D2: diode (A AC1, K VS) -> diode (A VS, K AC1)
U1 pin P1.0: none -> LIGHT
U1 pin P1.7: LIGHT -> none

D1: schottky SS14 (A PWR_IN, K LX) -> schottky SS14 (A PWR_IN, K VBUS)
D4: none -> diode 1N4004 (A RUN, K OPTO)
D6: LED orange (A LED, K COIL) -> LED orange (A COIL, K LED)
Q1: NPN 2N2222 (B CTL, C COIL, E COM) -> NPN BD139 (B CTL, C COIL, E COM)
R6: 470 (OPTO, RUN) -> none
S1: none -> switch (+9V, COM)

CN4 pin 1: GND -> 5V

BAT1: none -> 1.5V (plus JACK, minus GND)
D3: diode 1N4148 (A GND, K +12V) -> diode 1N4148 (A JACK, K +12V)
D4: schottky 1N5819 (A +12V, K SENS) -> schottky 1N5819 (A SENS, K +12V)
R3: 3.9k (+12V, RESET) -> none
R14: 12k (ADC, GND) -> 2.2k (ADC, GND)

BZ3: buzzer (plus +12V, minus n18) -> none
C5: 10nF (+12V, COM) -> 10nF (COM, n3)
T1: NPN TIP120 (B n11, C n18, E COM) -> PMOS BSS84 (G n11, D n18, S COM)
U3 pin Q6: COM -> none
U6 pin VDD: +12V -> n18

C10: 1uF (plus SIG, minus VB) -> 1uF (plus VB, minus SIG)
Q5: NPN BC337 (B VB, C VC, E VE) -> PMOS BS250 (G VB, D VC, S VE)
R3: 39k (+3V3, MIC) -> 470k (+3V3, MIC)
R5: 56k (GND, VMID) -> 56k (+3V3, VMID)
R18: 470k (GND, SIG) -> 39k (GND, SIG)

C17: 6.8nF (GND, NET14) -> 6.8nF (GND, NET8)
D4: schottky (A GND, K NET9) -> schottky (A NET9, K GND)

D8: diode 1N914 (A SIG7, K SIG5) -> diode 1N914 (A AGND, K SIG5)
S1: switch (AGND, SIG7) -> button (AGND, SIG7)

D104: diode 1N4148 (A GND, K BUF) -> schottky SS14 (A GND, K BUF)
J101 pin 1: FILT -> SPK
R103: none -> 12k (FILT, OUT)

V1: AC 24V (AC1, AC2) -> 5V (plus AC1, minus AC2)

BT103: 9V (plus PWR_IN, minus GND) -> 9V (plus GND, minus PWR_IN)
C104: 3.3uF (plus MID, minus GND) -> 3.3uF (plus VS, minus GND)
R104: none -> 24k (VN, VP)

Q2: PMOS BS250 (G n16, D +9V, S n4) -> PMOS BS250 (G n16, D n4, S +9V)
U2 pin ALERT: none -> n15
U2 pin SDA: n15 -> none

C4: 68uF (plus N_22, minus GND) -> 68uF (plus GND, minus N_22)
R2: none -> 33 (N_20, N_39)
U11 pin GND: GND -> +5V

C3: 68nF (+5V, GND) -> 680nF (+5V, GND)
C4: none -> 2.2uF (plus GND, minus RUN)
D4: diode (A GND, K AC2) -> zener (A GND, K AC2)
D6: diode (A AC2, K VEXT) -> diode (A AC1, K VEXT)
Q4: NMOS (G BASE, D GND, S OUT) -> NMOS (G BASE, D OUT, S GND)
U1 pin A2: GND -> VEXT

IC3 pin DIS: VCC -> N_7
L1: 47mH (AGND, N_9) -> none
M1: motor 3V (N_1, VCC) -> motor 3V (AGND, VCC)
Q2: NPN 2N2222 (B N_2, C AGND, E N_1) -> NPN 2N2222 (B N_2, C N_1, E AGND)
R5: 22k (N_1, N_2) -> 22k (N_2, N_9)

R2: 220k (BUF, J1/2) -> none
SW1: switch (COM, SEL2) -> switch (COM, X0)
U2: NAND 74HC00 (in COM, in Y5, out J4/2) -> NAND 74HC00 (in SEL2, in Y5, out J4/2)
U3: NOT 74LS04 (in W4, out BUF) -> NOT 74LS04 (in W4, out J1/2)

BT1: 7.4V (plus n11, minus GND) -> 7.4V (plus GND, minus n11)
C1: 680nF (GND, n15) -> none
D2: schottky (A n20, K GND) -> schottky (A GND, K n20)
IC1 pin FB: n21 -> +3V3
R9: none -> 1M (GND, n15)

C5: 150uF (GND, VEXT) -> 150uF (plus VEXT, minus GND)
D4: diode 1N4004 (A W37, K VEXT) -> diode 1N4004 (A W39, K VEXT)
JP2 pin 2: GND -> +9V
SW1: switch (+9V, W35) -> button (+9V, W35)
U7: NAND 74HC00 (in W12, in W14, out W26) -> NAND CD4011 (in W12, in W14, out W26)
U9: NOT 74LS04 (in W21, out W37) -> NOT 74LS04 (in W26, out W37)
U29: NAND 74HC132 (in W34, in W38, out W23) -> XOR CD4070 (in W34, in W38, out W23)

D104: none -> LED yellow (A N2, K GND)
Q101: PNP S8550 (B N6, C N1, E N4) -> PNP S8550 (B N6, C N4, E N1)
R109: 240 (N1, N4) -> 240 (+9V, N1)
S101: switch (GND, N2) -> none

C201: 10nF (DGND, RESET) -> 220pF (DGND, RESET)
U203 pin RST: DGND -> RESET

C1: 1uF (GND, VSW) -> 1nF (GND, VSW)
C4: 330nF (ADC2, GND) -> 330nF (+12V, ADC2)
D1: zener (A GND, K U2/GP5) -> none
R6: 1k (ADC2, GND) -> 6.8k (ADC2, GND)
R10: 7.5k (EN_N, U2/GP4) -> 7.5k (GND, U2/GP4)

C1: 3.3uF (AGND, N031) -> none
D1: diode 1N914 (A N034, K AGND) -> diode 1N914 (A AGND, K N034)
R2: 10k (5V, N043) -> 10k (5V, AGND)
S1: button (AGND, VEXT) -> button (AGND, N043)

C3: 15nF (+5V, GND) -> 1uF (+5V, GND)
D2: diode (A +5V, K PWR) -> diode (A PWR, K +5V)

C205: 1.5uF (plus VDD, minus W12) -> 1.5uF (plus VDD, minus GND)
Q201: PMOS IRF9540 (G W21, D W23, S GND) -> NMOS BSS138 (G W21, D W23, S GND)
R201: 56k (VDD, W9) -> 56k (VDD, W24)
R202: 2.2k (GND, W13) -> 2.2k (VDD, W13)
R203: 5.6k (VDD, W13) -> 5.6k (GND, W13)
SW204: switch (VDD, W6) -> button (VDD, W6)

◇ ◇ ◇ ◇ ◇

# Exercise directions
Every record must be given again exactly as it was written.

# Answer box
D2: diode (A AC1, K VS) -> diode (A VS, K AC1)
U1 pin P1.0: none -> LIGHT
U1 pin P1.7: LIGHT -> none

D1: schottky SS14 (A PWR_IN, K LX) -> schottky SS14 (A PWR_IN, K VBUS)
D4: none -> diode 1N4004 (A RUN, K OPTO)
D6: LED orange (A LED, K COIL) -> LED orange (A COIL, K LED)
Q1: NPN 2N2222 (B CTL, C COIL, E COM) -> NPN BD139 (B CTL, C COIL, E COM)
R6: 470 (OPTO, RUN) -> none
S1: none -> switch (+9V, COM)

CN4 pin 1: GND -> 5V

BAT1: none -> 1.5V (plus JACK, minus GND)
D3: diode 1N4148 (A GND, K +12V) -> diode 1N4148 (A JACK, K +12V)
D4: schottky 1N5819 (A +12V, K SENS) -> schottky 1N5819 (A SENS, K +12V)
R3: 3.9k (+12V, RESET) -> none
R14: 12k (ADC, GND) -> 2.2k (ADC, GND)

BZ3: buzzer (plus +12V, minus n18) -> none
C5: 10nF (+12V, COM) -> 10nF (COM, n3)
T1: NPN TIP120 (B n11, C n18, E COM) -> PMOS BSS84 (G n11, D n18, S COM)
U3 pin Q6: COM -> none
U6 pin VDD: +12V -> n18

C10: 1uF (plus SIG, minus VB) -> 1uF (plus VB, minus SIG)
Q5: NPN BC337 (B VB, C VC, E VE) -> PMOS BS250 (G VB, D VC, S VE)
R3: 39k (+3V3, MIC) -> 470k (+3V3, MIC)
R5: 56k (GND, VMID) -> 56k (+3V3, VMID)
R18: 470k (GND, SIG) -> 39k (GND, SIG)

C17: 6.8nF (GND, NET14) -> 6.8nF (GND, NET8)
D4: schottky (A GND, K NET9) -> schottky (A NET9, K GND)

D8: diode 1N914 (A SIG7, K SIG5) -> diode 1N914 (A AGND, K SIG5)
S1: switch (AGND, SIG7) -> button (AGND, SIG7)

D104: diode 1N4148 (A GND, K BUF) -> schottky SS14 (A GND, K BUF)
J101 pin 1: FILT -> SPK
R103: none -> 12k (FILT, OUT)

V1: AC 24V (AC1, AC2) -> 5V (plus AC1, minus AC2)

BT103: 9V (plus PWR_IN, minus GND) -> 9V (plus GND, minus PWR_IN)
C104: 3.3uF (plus MID, minus GND) -> 3.3uF (plus VS, minus GND)
R104: none -> 24k (VN, VP)

Q2: PMOS BS250 (G n16, D +9V, S n4) -> PMOS BS250 (G n16, D n4, S +9V)
U2 pin ALERT: none -> n15
U2 pin SDA: n15 -> none

C4: 68uF (plus N_22, minus GND) -> 68uF (plus GND, minus N_22)
R2: none -> 33 (N_20, N_39)
U11 pin GND: GND -> +5V

C3: 68nF (+5V, GND) -> 680nF (+5V, GND)
C4: none -> 2.2uF (plus GND, minus RUN)
D4: diode (A GND, K AC2) -> zener (A GND, K AC2)
D6: diode (A AC2, K VEXT) -> diode (A AC1, K VEXT)
Q4: NMOS (G BASE, D GND, S OUT) -> NMOS (G BASE, D OUT, S GND)
U1 pin A2: GND -> VEXT

IC3 pin DIS: VCC -> N_7
L1: 47mH (AGND, N_9) -> none
M1: motor 3V (N_1, VCC) -> motor 3V (AGND, VCC)
Q2: NPN 2N2222 (B N_2, C AGND, E N_1) -> NPN 2N2222 (B N_2, C N_1, E AGND)
R5: 22k (N_1, N_2) -> 22k (N_2, N_9)

R2: 220k (BUF, J1/2) -> none
SW1: switch (COM, SEL2) -> switch (COM, X0)
U2: NAND 74HC00 (in COM, in Y5, out J4/2) -> NAND 74HC00 (in SEL2, in Y5, out J4/2)
U3: NOT 74LS04 (in W4, out BUF) -> NOT 74LS04 (in W4, out J1/2)

BT1: 7.4V (plus n11, minus GND) -> 7.4V (plus GND, minus n11)
C1: 680nF (GND, n15) -> none
D2: schottky (A n20, K GND) -> schottky (A GND, K n20)
IC1 pin FB: n21 -> +3V3
R9: none -> 1M (GND, n15)

C5: 150uF (GND, VEXT) -> 150uF (plus VEXT, minus GND)
D4: diode 1N4004 (A W37, K VEXT) -> diode 1N4004 (A W39, K VEXT)
JP2 pin 2: GND -> +9V
SW1: switch (+9V, W35) -> button (+9V, W35)
U7: NAND 74HC00 (in W12, in W14, out W26) -> NAND CD4011 (in W12, in W14, out W26)
U9: NOT 74LS04 (in W21, out W37) -> NOT 74LS04 (in W26, out W37)
U29: NAND 74HC132 (in W34, in W38, out W23) -> XOR CD4070 (in W34, in W38, out W23)

D104: none -> LED yellow (A N2, K GND)
Q101: PNP S8550 (B N6, C N1, E N4) -> PNP S8550 (B N6, C N4, E N1)
R109: 240 (N1, N4) -> 240 (+9V, N1)
S101: switch (GND, N2) -> none

C201: 10nF (DGND, RESET) -> 220pF (DGND, RESET)
U203 pin RST: DGND -> RESET

C1: 1uF (GND, VSW) -> 1nF (GND, VSW)
C4: 330nF (ADC2, GND) -> 330nF (+12V, ADC2)
D1: zener (A GND, K U2/GP5) -> none
R6: 1k (ADC2, GND) -> 6.8k (ADC2, GND)
R10: 7.5k (EN_N, U2/GP4) -> 7.5k (GND, U2/GP4)

C1: 3.3uF (AGND, N031) -> none
D1: diode 1N914 (A N034, K AGND) -> diode 1N914 (A AGND, K N034)
R2: 10k (5V, N043) -> 10k (5V, AGND)
S1: button (AGND, VEXT) -> button (AGND, N043)

C3: 15nF (+5V, GND) -> 1uF (+5V, GND)
D2: diode (A +5V, K PWR) -> diode (A PWR, K +5V)

C205: 1.5uF (plus VDD, minus W12) -> 1.5uF (plus VDD, minus GND)
Q201: PMOS IRF9540 (G W21, D W23, S GND) -> NMOS BSS138 (G W21, D W23, S GND)
R201: 56k (VDD, W9) -> 56k (VDD, W24)
R202: 2.2k (GND, W13) -> 2.2k (VDD, W13)
R203: 5.6k (VDD, W13) -> 5.6k (GND, W13)
SW204: switch (VDD, W6) -> button (VDD, W6)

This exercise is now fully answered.